= Beginning of Section =
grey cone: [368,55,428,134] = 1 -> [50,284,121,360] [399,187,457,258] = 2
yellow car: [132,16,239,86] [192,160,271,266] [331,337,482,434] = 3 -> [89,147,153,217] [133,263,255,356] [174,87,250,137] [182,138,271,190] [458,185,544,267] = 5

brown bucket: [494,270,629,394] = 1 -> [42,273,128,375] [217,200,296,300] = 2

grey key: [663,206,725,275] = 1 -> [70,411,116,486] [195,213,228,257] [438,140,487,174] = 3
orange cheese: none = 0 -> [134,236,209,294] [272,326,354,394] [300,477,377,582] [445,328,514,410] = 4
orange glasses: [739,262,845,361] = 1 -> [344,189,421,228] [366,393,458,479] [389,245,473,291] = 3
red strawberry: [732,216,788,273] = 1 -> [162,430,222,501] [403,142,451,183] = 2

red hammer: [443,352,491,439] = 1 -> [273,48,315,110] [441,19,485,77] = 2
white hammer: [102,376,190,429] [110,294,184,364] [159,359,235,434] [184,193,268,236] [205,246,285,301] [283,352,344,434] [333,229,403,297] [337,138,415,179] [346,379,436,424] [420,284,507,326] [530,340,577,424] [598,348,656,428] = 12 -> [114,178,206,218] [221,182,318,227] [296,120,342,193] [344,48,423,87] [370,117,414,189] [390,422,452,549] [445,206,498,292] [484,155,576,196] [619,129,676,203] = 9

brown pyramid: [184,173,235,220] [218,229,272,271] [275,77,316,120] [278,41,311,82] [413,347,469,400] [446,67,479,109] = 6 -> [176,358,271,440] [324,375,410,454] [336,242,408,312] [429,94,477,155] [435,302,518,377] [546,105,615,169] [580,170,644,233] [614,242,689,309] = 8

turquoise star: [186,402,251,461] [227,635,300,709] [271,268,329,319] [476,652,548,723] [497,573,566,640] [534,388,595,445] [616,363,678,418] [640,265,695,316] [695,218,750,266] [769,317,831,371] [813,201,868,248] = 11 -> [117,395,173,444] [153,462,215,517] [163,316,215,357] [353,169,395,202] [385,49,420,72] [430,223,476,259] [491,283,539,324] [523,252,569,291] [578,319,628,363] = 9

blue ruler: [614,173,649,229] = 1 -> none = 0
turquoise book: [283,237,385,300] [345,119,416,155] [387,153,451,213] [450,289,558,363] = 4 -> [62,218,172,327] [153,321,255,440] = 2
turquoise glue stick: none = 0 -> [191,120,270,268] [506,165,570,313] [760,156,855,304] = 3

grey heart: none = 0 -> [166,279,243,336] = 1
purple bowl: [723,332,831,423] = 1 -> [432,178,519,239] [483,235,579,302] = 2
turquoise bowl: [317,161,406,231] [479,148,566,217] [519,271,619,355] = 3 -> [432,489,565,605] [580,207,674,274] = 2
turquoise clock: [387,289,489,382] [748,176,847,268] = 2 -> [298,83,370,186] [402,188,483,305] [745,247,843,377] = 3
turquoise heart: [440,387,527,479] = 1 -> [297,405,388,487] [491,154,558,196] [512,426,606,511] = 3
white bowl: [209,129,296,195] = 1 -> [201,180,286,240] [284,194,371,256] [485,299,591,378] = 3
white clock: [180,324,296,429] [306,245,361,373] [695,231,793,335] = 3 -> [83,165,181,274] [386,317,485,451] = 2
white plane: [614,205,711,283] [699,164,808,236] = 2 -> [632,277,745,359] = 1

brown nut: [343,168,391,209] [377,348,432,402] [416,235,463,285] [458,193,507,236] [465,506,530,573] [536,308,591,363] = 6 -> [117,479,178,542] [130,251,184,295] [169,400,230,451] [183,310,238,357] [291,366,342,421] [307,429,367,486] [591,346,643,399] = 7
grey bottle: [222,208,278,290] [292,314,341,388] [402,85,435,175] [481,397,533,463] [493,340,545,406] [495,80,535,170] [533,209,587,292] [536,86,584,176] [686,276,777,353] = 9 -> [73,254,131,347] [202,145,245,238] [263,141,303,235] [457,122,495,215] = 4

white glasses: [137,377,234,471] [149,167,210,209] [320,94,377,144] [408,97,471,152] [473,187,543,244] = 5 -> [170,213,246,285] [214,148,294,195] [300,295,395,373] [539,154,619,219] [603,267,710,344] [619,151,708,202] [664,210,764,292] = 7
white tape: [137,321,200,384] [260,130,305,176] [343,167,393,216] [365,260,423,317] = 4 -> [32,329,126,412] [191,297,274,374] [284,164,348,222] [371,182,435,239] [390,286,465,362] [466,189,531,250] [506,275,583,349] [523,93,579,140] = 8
= End of Section =
JOB> In the listing above, find the line containing "brown bucket: [494,270,629,394]" and the line containing "brown pyramid: [184,173,235,220]". Output them and every line between, exactly, and nothing else.

YOUR SOLUTION>
brown bucket: [494,270,629,394] = 1 -> [42,273,128,375] [217,200,296,300] = 2

grey key: [663,206,725,275] = 1 -> [70,411,116,486] [195,213,228,257] [438,140,487,174] = 3
orange cheese: none = 0 -> [134,236,209,294] [272,326,354,394] [300,477,377,582] [445,328,514,410] = 4
orange glasses: [739,262,845,361] = 1 -> [344,189,421,228] [366,393,458,479] [389,245,473,291] = 3
red strawberry: [732,216,788,273] = 1 -> [162,430,222,501] [403,142,451,183] = 2

red hammer: [443,352,491,439] = 1 -> [273,48,315,110] [441,19,485,77] = 2
white hammer: [102,376,190,429] [110,294,184,364] [159,359,235,434] [184,193,268,236] [205,246,285,301] [283,352,344,434] [333,229,403,297] [337,138,415,179] [346,379,436,424] [420,284,507,326] [530,340,577,424] [598,348,656,428] = 12 -> [114,178,206,218] [221,182,318,227] [296,120,342,193] [344,48,423,87] [370,117,414,189] [390,422,452,549] [445,206,498,292] [484,155,576,196] [619,129,676,203] = 9

brown pyramid: [184,173,235,220] [218,229,272,271] [275,77,316,120] [278,41,311,82] [413,347,469,400] [446,67,479,109] = 6 -> [176,358,271,440] [324,375,410,454] [336,242,408,312] [429,94,477,155] [435,302,518,377] [546,105,615,169] [580,170,644,233] [614,242,689,309] = 8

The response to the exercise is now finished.